● Description of the task
Write the data out again exactly, with every picture removed.

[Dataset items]

:::

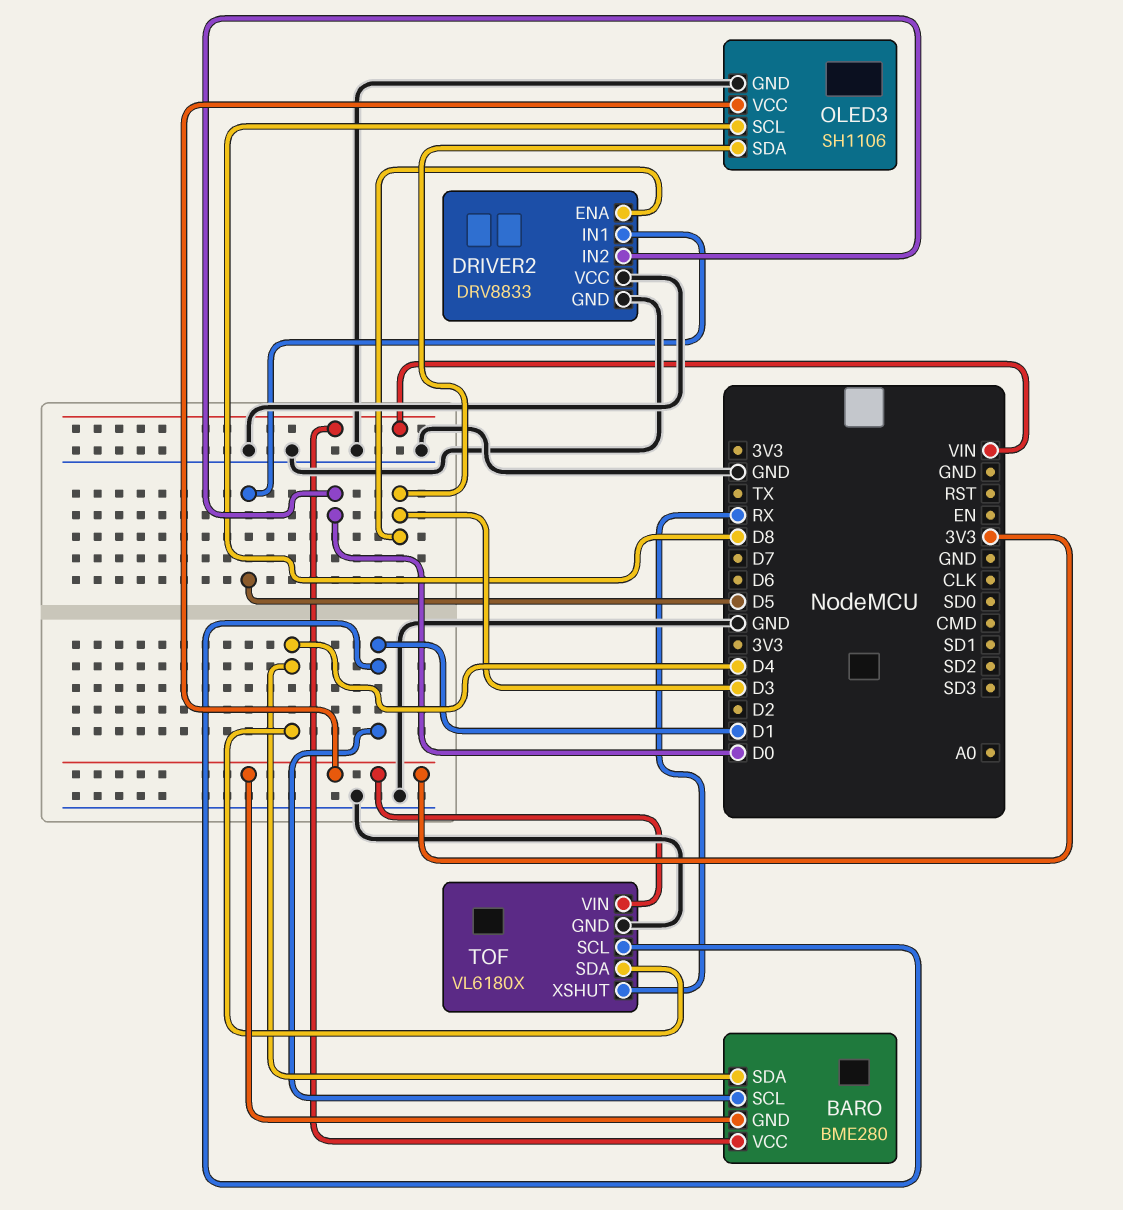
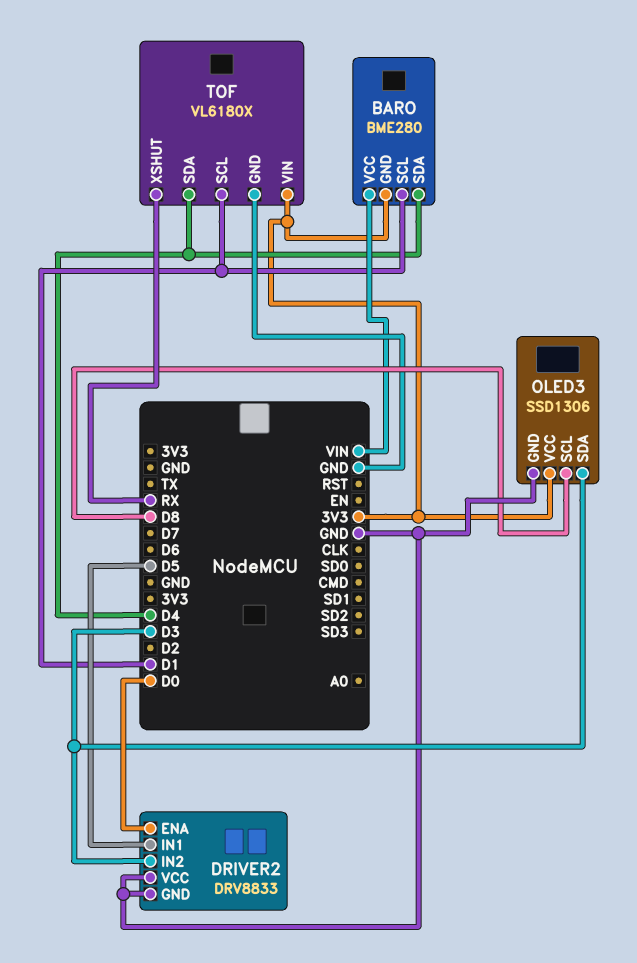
DRIVER2 pin ENA: D3 -> D0
DRIVER2 pin IN2: D0 -> D3
OLED3: SH1106 -> SSD1306

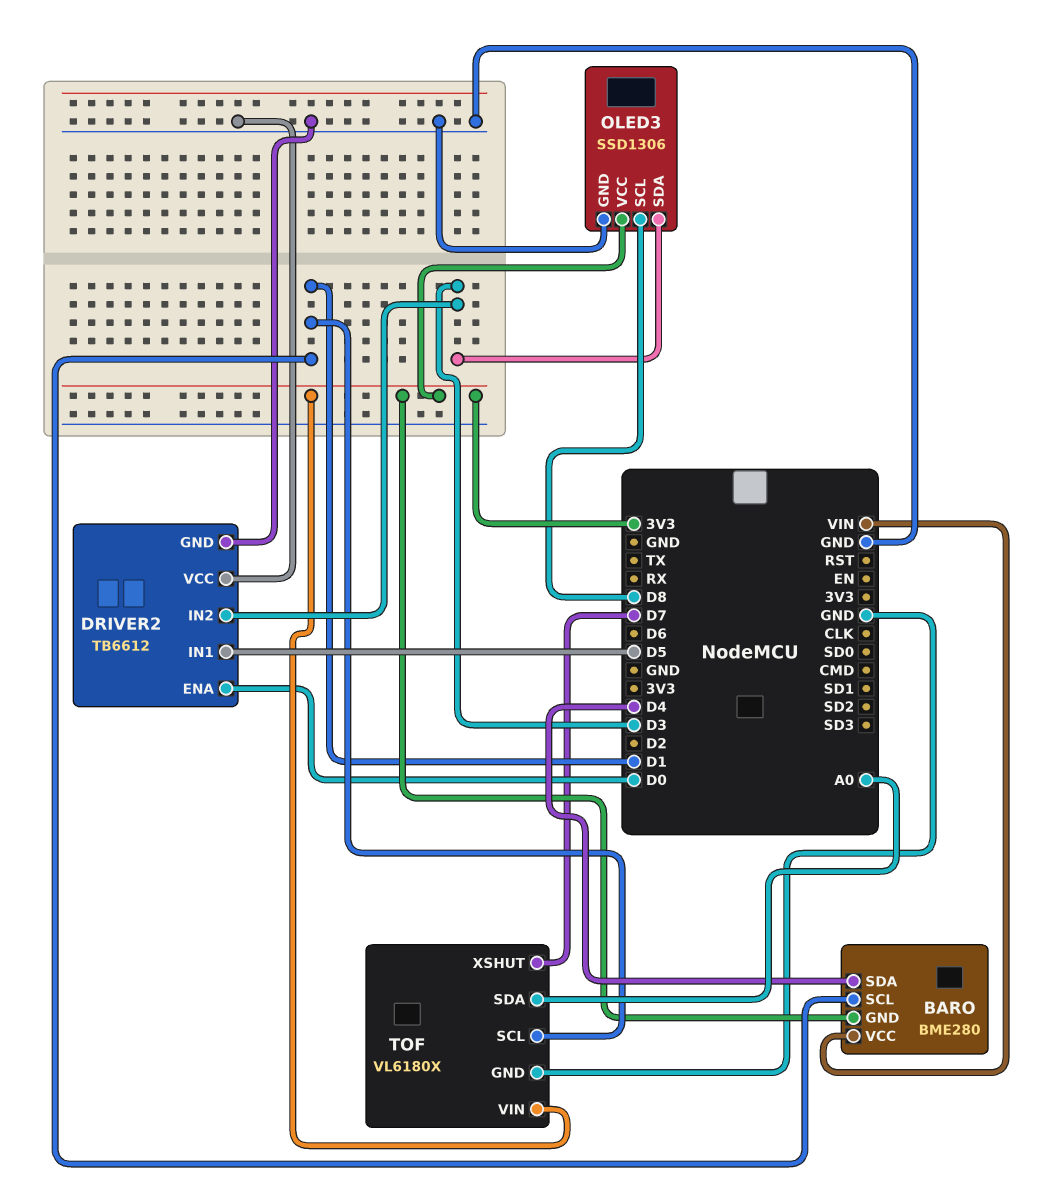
DRIVER2: DRV8833 -> TB6612
TOF pin SDA: D4 -> A0
TOF pin XSHUT: RX -> D7

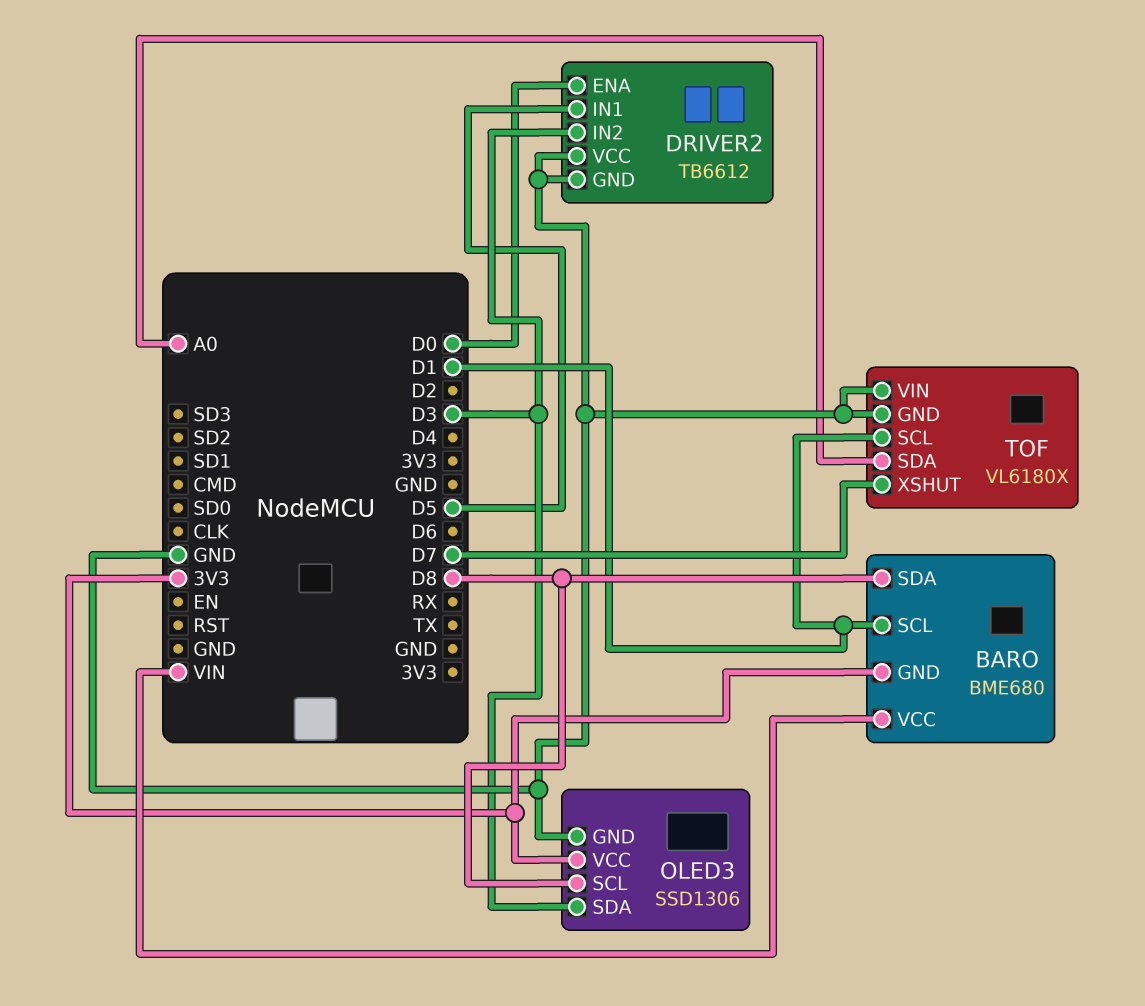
BARO: BME280 -> BME680
BARO pin SDA: D4 -> D8
TOF pin VIN: 3V3 -> GND

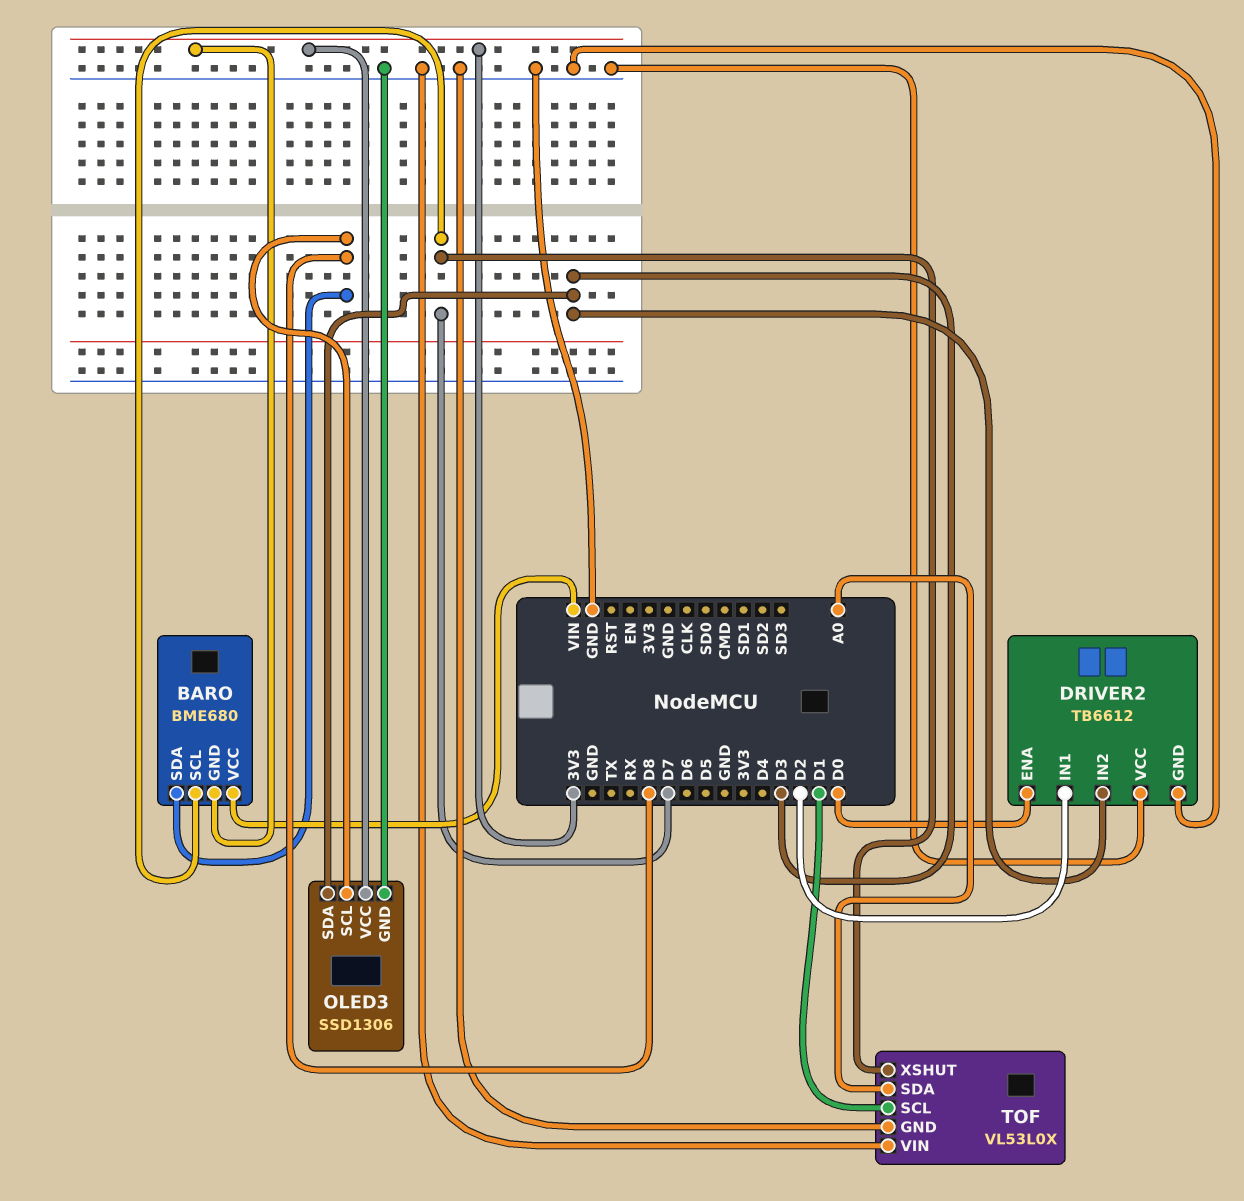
BARO pin SCL: D1 -> D7
DRIVER2 pin IN1: D5 -> D2
TOF: VL6180X -> VL53L0X

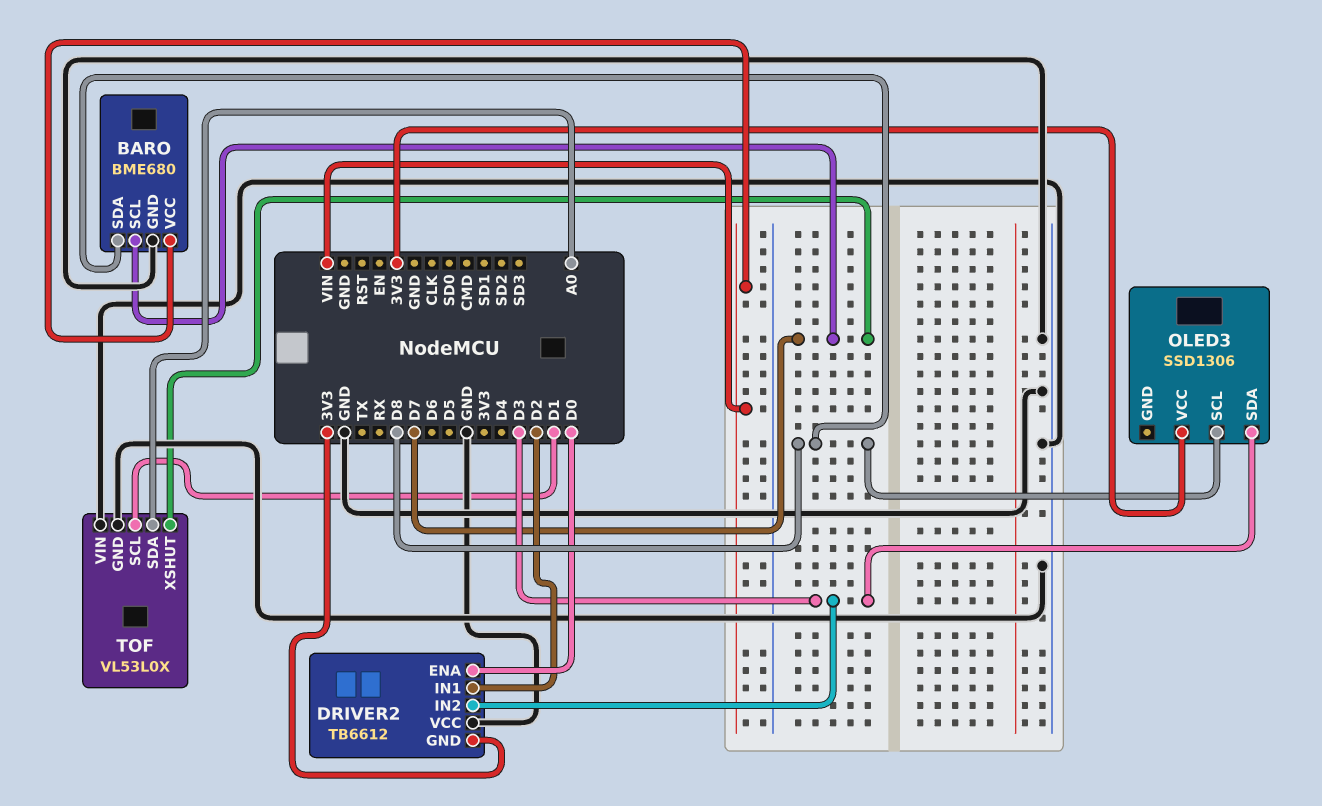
BARO pin GND: 3V3 -> GND
DRIVER2 pin GND: GND -> 3V3
OLED3 pin GND: GND -> none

:::

● Written answer
DRIVER2 pin ENA: D3 -> D0
DRIVER2 pin IN2: D0 -> D3
OLED3: SH1106 -> SSD1306

DRIVER2: DRV8833 -> TB6612
TOF pin SDA: D4 -> A0
TOF pin XSHUT: RX -> D7

BARO: BME280 -> BME680
BARO pin SDA: D4 -> D8
TOF pin VIN: 3V3 -> GND

BARO pin SCL: D1 -> D7
DRIVER2 pin IN1: D5 -> D2
TOF: VL6180X -> VL53L0X

BARO pin GND: 3V3 -> GND
DRIVER2 pin GND: GND -> 3V3
OLED3 pin GND: GND -> none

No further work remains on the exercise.